##### RECORDS SHOWN #####

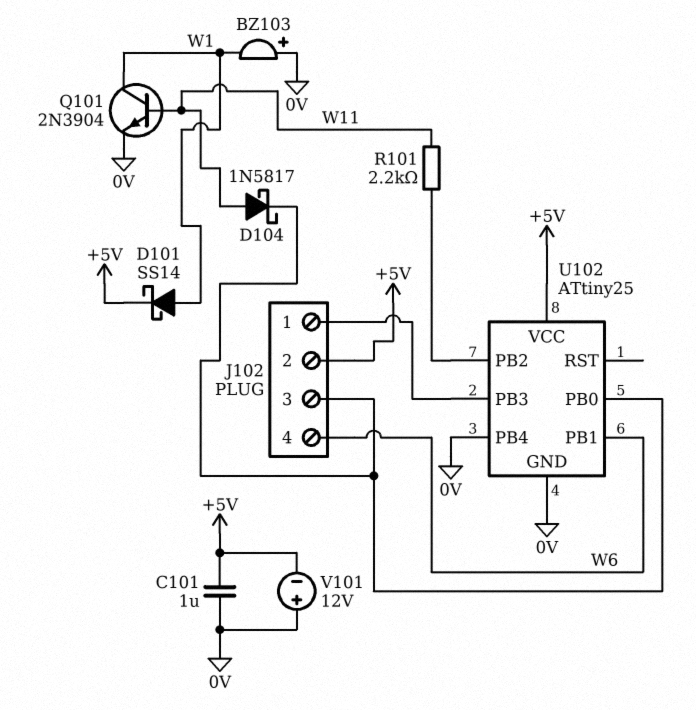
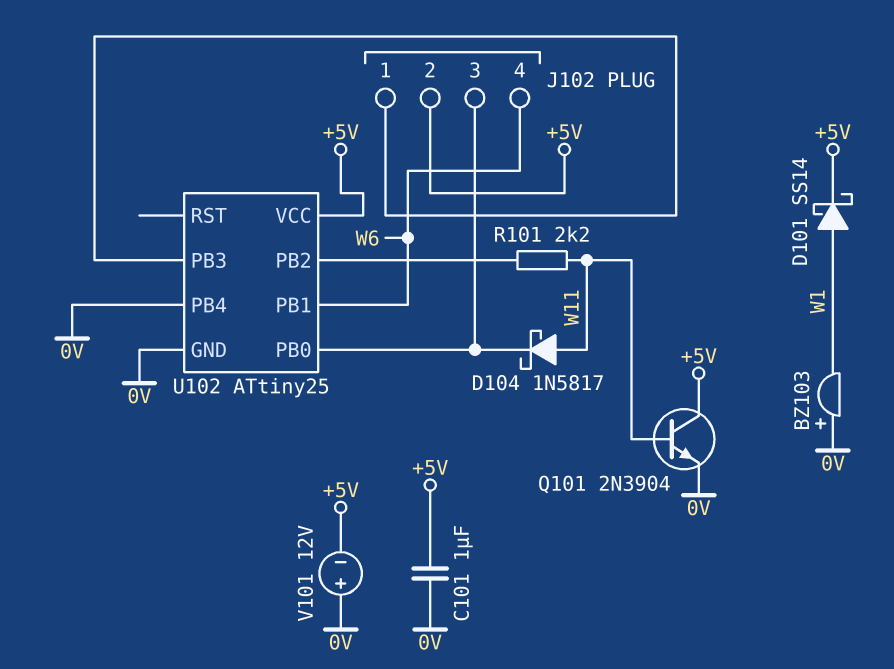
Q101: NPN 2N3904 (B W11, C W1, E 0V) -> NPN 2N3904 (B W11, C +5V, E 0V)

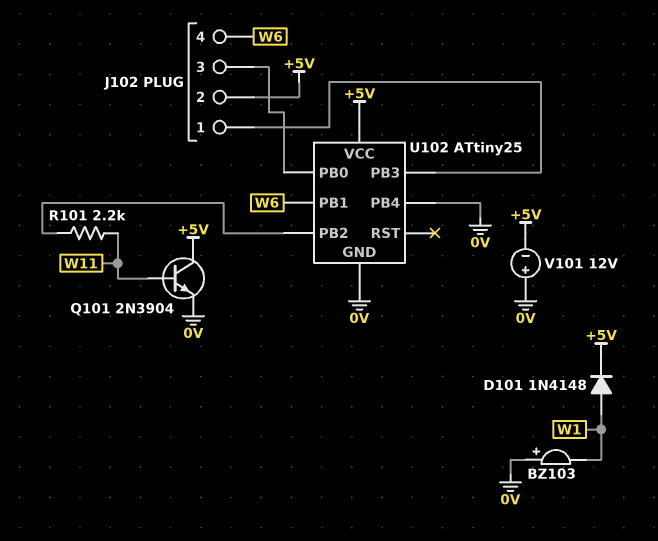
C101: 1uF (+5V, 0V) -> none
D101: schottky SS14 (A W1, K +5V) -> diode 1N4148 (A W1, K +5V)
D104: schottky 1N5817 (A W11, K J102/3) -> none

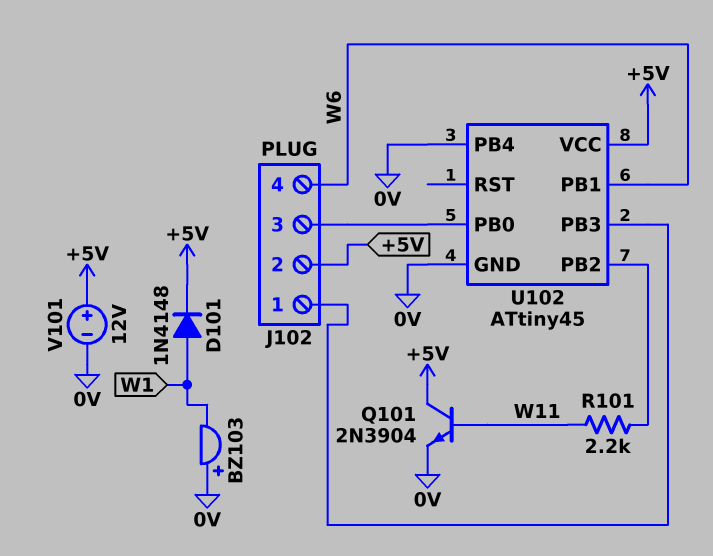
U102: ATtiny25 -> ATtiny45
V101: 12V (plus 0V, minus +5V) -> 12V (plus +5V, minus 0V)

#####

▶ [AIM OF THE EXERCISE]:
Reproduce each entry exactly as given; no pictures, please.

▶ [TASK RESPONSE]:
Q101: NPN 2N3904 (B W11, C W1, E 0V) -> NPN 2N3904 (B W11, C +5V, E 0V)

C101: 1uF (+5V, 0V) -> none
D101: schottky SS14 (A W1, K +5V) -> diode 1N4148 (A W1, K +5V)
D104: schottky 1N5817 (A W11, K J102/3) -> none

U102: ATtiny25 -> ATtiny45
V101: 12V (plus 0V, minus +5V) -> 12V (plus +5V, minus 0V)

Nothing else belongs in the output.